* Task item
Omit every picture, then return each line of the data below exactly.

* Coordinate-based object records
BEGIN

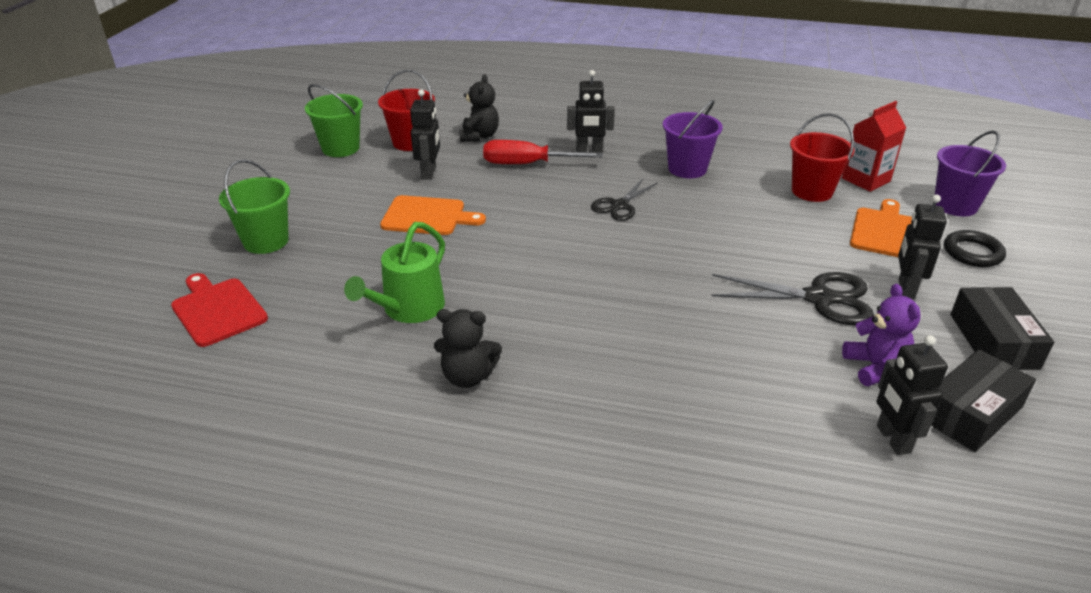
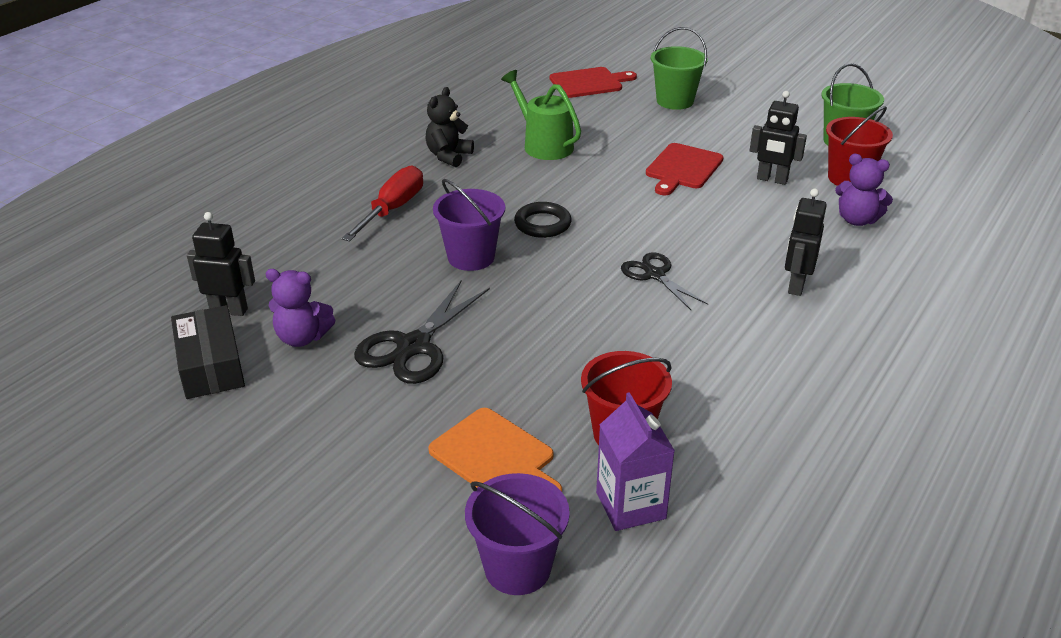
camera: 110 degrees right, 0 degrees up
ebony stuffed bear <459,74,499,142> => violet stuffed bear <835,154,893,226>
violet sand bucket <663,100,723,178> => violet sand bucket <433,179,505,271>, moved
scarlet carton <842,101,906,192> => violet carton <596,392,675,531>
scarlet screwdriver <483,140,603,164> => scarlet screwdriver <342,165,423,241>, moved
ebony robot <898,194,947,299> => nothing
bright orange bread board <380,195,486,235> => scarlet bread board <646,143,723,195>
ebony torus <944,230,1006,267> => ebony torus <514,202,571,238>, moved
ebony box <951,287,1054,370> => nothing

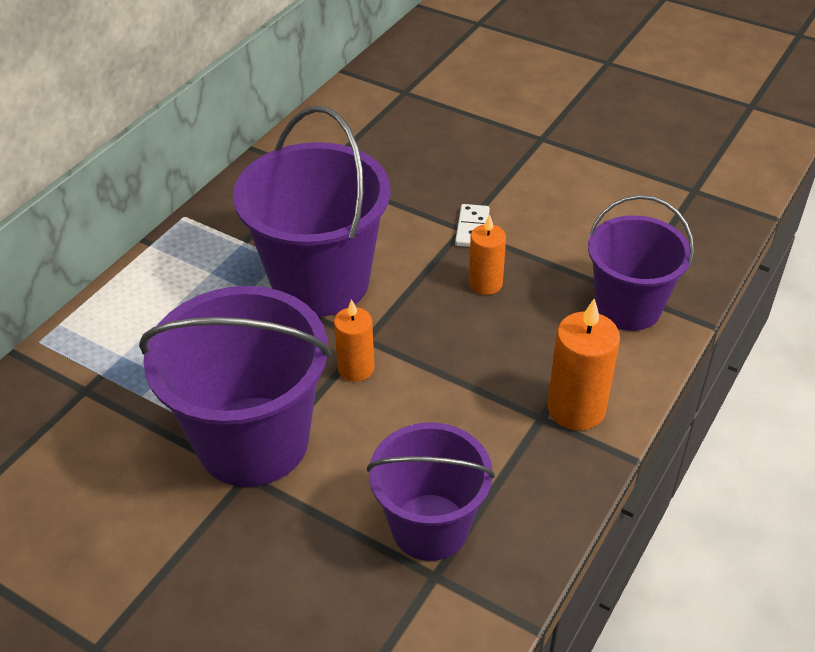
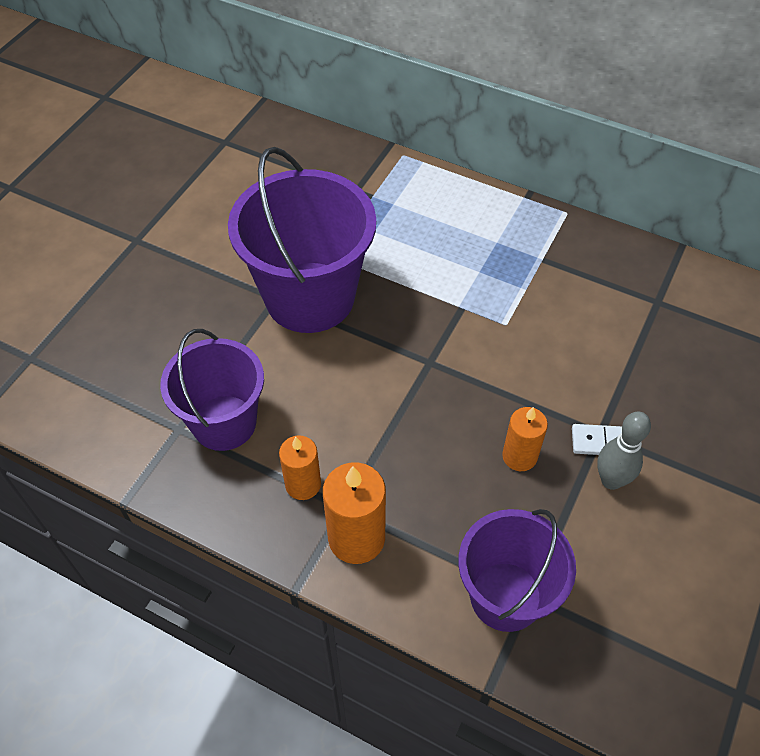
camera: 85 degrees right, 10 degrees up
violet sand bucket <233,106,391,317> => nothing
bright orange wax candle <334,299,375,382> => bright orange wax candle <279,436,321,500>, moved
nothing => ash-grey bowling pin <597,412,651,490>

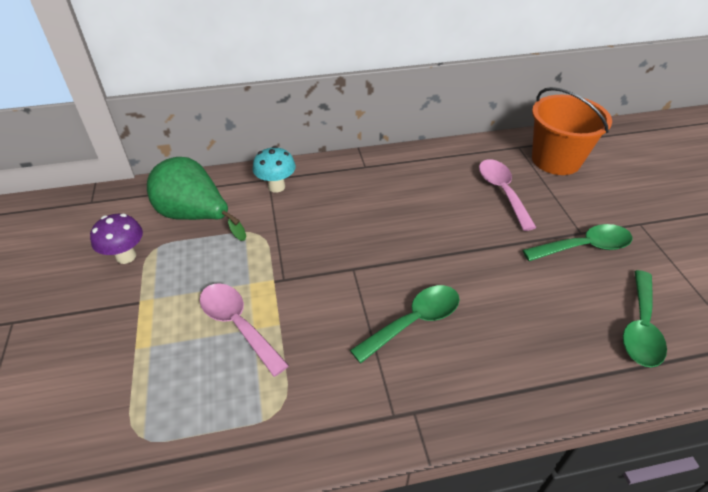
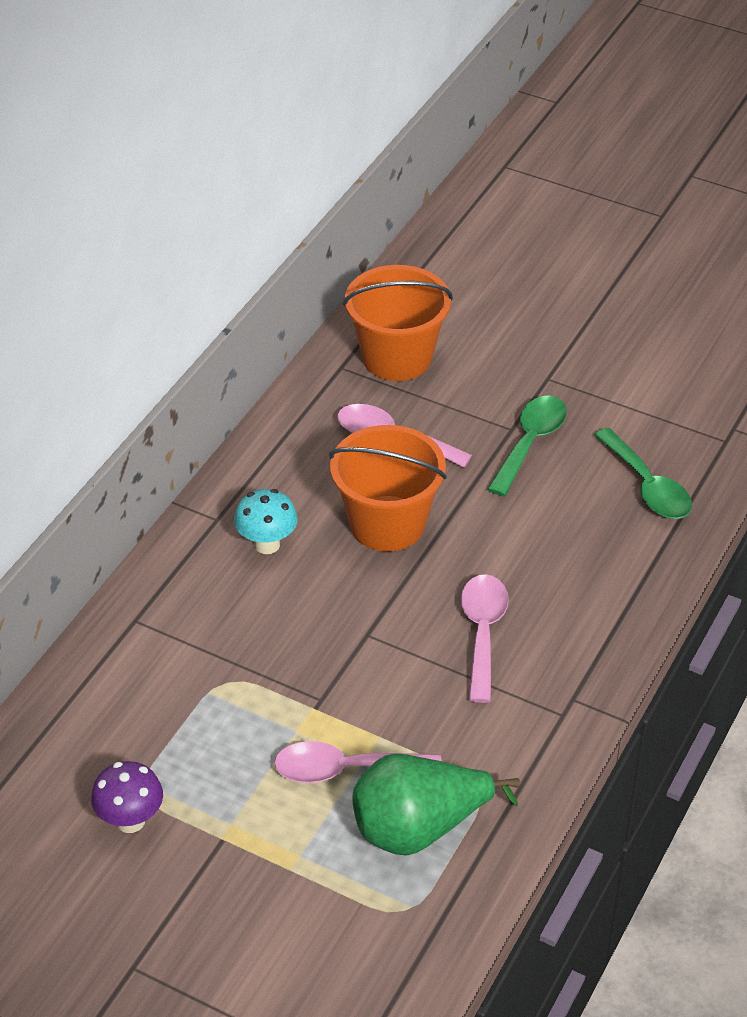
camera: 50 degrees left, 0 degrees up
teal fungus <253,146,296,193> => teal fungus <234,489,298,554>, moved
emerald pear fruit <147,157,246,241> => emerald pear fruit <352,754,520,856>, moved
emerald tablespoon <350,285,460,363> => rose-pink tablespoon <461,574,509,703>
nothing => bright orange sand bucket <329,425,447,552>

END

* Result
camera: 110 degrees right, 0 degrees up
ebony stuffed bear <459,74,499,142> => violet stuffed bear <835,154,893,226>
violet sand bucket <663,100,723,178> => violet sand bucket <433,179,505,271>, moved
scarlet carton <842,101,906,192> => violet carton <596,392,675,531>
scarlet screwdriver <483,140,603,164> => scarlet screwdriver <342,165,423,241>, moved
ebony robot <898,194,947,299> => nothing
bright orange bread board <380,195,486,235> => scarlet bread board <646,143,723,195>
ebony torus <944,230,1006,267> => ebony torus <514,202,571,238>, moved
ebony box <951,287,1054,370> => nothing

camera: 85 degrees right, 10 degrees up
violet sand bucket <233,106,391,317> => nothing
bright orange wax candle <334,299,375,382> => bright orange wax candle <279,436,321,500>, moved
nothing => ash-grey bowling pin <597,412,651,490>

camera: 50 degrees left, 0 degrees up
teal fungus <253,146,296,193> => teal fungus <234,489,298,554>, moved
emerald pear fruit <147,157,246,241> => emerald pear fruit <352,754,520,856>, moved
emerald tablespoon <350,285,460,363> => rose-pink tablespoon <461,574,509,703>
nothing => bright orange sand bucket <329,425,447,552>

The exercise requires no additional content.